SHORT PROBLEM:
Starting at the first line of the listing below and stopping after the line that contains "green circle: moved 3 px left, 4 px down", format those lines as a JSON list of strings, one string per line. Omit any blank lines.

Data lines:
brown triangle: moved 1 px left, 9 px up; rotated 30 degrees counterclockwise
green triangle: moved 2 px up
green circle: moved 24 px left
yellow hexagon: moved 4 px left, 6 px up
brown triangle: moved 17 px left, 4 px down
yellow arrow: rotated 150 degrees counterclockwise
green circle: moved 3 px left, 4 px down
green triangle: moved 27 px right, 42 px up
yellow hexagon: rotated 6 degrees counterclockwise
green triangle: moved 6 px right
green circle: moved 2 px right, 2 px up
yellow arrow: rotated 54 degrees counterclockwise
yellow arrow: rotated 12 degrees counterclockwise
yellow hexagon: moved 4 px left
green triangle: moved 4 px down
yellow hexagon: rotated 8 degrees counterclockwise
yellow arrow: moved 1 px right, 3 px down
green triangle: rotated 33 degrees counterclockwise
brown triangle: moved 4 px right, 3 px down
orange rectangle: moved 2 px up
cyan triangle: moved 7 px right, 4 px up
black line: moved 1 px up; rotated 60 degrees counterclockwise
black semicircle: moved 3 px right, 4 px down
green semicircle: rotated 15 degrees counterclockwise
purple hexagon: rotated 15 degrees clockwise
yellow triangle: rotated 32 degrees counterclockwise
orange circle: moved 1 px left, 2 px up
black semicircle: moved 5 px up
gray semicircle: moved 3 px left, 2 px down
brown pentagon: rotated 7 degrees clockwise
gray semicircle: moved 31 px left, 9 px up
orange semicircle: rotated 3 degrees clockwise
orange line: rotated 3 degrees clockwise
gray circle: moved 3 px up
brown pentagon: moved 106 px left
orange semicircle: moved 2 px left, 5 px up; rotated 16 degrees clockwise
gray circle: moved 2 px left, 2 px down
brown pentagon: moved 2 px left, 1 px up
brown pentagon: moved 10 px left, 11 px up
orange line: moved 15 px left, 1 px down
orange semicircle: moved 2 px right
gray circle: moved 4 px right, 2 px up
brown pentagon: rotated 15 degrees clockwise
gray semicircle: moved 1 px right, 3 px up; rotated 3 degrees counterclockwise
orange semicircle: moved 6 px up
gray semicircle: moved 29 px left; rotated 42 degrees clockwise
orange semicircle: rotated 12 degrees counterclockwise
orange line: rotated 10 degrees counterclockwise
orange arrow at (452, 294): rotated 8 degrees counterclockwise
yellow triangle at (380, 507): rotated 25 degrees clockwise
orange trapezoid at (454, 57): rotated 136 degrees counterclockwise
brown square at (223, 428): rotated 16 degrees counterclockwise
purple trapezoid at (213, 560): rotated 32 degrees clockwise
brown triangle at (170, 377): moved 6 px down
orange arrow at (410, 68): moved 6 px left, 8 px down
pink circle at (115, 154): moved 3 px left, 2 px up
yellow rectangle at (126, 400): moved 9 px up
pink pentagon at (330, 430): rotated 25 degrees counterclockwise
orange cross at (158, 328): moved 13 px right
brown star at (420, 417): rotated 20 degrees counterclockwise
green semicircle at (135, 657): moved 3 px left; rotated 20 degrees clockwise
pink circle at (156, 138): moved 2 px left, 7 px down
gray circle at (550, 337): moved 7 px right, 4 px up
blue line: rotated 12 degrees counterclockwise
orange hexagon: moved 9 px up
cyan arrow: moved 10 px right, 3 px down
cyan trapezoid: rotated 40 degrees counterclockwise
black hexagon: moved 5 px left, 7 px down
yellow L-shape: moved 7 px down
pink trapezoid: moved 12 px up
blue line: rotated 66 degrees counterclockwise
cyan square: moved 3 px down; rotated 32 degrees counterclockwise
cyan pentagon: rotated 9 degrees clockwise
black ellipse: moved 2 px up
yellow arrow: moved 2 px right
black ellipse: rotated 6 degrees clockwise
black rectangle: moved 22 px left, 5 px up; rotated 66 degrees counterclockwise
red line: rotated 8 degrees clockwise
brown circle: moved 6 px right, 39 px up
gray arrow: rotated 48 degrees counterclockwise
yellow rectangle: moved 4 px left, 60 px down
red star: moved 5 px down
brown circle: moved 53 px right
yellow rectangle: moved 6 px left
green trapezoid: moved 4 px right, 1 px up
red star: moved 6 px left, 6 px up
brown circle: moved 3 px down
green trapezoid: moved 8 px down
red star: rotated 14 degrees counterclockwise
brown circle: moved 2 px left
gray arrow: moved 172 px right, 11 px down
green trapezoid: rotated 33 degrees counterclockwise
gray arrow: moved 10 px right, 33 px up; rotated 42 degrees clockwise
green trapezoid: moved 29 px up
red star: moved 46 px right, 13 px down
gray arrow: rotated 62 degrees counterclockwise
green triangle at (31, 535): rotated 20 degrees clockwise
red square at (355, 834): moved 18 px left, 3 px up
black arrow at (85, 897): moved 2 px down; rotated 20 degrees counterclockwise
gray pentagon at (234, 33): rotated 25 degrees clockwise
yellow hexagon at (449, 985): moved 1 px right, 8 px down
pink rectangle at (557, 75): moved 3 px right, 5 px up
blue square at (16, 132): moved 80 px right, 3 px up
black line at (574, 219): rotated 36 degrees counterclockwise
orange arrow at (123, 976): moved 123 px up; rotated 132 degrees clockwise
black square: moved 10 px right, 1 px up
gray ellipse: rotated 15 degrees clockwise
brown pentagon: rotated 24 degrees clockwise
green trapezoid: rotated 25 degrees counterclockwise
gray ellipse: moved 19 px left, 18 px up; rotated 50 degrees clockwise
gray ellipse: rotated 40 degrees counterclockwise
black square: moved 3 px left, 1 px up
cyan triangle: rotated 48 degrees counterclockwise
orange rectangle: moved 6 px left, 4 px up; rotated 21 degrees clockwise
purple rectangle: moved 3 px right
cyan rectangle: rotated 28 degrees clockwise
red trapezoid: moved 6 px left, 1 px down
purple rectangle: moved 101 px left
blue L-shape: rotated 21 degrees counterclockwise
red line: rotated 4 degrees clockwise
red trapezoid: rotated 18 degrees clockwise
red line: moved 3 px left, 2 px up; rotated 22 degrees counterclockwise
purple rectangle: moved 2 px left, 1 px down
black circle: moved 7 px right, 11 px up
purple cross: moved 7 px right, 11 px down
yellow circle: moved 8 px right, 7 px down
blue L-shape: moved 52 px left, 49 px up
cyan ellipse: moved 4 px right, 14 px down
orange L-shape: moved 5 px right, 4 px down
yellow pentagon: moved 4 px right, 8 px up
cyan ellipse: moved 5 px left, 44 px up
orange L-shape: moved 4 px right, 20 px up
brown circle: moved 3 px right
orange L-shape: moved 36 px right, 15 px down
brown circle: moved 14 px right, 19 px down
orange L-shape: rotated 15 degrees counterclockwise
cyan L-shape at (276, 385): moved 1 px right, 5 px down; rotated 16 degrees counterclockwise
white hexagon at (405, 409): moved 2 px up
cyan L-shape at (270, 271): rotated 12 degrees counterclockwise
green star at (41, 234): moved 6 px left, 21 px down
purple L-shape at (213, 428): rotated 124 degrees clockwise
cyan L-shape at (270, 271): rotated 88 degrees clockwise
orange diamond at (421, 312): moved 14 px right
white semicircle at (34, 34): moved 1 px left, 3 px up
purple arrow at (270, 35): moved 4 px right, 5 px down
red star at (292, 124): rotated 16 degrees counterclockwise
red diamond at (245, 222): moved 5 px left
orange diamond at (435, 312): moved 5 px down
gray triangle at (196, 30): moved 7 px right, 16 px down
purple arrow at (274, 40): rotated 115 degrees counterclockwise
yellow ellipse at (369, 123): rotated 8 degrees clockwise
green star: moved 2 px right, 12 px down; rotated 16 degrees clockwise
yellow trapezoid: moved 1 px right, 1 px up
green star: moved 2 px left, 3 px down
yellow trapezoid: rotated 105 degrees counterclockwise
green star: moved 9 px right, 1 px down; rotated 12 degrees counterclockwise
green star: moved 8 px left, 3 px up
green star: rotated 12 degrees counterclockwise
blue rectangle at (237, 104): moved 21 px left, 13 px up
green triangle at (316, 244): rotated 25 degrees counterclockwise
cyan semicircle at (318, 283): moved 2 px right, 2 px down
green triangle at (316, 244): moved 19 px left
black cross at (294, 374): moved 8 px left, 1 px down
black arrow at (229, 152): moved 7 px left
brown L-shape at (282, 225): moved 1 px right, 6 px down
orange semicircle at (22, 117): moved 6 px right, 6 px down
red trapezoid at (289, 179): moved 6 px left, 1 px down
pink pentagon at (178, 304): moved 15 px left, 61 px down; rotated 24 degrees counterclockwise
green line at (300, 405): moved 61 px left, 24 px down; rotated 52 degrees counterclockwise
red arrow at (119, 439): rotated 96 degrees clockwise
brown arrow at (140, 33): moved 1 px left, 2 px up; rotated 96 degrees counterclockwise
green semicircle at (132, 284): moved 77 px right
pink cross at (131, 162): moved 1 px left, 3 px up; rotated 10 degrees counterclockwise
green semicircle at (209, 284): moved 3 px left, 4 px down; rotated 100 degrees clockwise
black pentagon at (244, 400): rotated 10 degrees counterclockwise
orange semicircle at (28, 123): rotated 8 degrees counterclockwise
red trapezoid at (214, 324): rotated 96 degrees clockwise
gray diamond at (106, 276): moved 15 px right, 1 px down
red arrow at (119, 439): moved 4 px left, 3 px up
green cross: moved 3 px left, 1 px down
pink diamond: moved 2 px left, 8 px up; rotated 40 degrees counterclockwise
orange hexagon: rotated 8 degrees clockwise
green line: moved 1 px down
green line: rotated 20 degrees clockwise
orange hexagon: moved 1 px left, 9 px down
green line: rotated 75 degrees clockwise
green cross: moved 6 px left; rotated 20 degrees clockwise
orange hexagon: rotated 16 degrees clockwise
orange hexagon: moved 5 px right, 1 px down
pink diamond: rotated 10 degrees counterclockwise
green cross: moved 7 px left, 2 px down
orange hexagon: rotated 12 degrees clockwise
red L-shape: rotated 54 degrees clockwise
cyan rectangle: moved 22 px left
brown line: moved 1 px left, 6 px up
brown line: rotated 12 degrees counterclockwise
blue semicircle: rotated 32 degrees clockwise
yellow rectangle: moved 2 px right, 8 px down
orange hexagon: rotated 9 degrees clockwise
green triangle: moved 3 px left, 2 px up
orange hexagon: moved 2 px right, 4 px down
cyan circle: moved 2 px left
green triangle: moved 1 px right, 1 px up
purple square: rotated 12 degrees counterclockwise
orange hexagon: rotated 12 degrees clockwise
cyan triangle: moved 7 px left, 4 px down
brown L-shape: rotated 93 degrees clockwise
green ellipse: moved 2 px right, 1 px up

FINAL ANSWER:
[
  "brown triangle: moved 1 px left, 9 px up; rotated 30 degrees counterclockwise",
  "green triangle: moved 2 px up",
  "green circle: moved 24 px left",
  "yellow hexagon: moved 4 px left, 6 px up",
  "brown triangle: moved 17 px left, 4 px down",
  "yellow arrow: rotated 150 degrees counterclockwise",
  "green circle: moved 3 px left, 4 px down"
]